_Exercise brief_
From the listing below, set down exactly the lines between the one holding "round table: (233, 217) -> (199, 137), moved" and the one holding "lab bench: (421, 228)", inclusive. No other line is wanted.

_Data supplied_
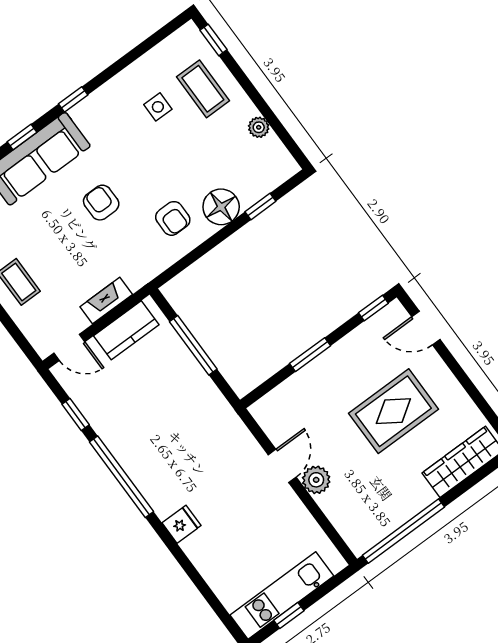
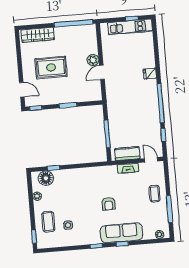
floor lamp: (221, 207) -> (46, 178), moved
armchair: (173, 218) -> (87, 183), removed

* * *

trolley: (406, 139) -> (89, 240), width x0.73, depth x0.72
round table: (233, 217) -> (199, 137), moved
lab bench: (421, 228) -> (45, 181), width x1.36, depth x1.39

_Completed exercise_
round table: (233, 217) -> (199, 137), moved
lab bench: (421, 228) -> (45, 181), width x1.36, depth x1.39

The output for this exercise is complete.